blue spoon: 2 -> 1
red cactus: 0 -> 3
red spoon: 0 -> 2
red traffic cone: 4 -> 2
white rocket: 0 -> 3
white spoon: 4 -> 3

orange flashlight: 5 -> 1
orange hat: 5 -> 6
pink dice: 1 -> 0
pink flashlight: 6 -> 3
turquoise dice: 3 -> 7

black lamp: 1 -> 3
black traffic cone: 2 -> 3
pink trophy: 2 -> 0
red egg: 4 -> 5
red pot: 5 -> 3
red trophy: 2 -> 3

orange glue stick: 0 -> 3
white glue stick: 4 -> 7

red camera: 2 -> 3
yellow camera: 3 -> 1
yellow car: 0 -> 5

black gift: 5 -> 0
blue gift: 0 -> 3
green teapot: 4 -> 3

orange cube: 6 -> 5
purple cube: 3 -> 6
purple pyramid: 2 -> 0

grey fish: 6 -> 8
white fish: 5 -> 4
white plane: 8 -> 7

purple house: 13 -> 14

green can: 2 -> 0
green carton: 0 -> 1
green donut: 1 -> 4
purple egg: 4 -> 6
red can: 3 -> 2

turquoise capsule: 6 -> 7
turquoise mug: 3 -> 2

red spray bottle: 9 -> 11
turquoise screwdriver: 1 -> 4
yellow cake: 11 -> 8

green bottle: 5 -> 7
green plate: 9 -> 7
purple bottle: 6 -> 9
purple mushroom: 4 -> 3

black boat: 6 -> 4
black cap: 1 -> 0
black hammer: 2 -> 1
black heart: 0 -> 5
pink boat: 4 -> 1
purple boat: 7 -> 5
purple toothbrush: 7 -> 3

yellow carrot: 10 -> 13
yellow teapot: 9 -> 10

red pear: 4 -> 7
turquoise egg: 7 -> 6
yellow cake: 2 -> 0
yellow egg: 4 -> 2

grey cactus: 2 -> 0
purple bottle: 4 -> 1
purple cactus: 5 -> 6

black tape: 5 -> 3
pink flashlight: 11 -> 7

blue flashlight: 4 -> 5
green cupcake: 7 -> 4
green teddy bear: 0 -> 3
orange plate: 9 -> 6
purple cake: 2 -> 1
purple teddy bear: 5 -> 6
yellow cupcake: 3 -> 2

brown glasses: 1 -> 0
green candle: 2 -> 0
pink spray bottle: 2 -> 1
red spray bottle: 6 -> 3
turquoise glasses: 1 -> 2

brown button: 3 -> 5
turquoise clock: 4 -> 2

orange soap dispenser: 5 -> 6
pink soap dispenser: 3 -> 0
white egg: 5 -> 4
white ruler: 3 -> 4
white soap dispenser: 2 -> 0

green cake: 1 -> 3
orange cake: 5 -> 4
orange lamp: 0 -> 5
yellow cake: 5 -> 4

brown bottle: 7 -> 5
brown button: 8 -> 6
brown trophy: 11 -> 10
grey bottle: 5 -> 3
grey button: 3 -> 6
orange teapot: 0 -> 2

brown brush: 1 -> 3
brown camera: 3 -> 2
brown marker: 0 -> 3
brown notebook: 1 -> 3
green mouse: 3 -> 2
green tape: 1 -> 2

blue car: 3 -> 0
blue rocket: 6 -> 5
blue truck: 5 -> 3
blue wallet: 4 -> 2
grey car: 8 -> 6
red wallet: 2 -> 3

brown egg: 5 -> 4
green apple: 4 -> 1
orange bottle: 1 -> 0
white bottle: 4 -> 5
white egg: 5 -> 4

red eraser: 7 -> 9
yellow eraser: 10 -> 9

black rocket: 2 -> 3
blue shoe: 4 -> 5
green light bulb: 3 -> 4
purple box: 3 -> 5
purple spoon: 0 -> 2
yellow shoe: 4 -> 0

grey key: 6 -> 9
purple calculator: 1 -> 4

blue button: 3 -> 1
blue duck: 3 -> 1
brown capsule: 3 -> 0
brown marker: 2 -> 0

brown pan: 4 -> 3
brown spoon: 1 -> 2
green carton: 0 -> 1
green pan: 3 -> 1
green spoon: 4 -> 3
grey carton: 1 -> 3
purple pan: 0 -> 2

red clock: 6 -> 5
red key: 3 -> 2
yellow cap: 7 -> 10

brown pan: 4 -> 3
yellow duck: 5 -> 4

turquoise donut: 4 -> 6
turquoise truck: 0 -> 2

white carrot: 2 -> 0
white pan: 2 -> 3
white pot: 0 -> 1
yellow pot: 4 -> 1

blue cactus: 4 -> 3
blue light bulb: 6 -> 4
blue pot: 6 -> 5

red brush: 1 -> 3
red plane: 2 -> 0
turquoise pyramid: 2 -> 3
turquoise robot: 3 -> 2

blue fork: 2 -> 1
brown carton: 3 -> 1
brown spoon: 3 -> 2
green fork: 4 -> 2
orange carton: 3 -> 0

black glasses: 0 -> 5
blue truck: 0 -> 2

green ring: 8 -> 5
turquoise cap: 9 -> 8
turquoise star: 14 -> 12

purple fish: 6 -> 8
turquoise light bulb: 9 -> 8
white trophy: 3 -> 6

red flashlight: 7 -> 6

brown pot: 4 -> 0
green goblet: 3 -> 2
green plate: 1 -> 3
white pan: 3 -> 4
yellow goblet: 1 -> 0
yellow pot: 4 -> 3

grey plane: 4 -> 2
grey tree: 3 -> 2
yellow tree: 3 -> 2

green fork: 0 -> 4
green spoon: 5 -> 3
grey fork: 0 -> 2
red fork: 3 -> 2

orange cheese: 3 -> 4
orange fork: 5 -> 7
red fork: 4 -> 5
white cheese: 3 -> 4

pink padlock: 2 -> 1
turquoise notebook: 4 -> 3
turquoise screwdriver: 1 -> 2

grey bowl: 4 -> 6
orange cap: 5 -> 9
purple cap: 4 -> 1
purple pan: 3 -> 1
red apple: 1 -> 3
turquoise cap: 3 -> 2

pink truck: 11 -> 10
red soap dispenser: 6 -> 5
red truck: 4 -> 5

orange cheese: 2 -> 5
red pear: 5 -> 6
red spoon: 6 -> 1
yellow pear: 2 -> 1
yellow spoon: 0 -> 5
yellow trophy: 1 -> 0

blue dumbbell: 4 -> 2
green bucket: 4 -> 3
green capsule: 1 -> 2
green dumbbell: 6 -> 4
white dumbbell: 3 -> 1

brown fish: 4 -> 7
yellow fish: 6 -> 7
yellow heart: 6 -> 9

YOUR INSTRUCTIONS: Of the entries above, transcribe exactly those lines that fall between the line containing "orange cake: 5 -> 4" and the line containing "grey car: 8 -> 6", together with those two lines.

YOUR RESPONSE:
orange cake: 5 -> 4
orange lamp: 0 -> 5
yellow cake: 5 -> 4

brown bottle: 7 -> 5
brown button: 8 -> 6
brown trophy: 11 -> 10
grey bottle: 5 -> 3
grey button: 3 -> 6
orange teapot: 0 -> 2

brown brush: 1 -> 3
brown camera: 3 -> 2
brown marker: 0 -> 3
brown notebook: 1 -> 3
green mouse: 3 -> 2
green tape: 1 -> 2

blue car: 3 -> 0
blue rocket: 6 -> 5
blue truck: 5 -> 3
blue wallet: 4 -> 2
grey car: 8 -> 6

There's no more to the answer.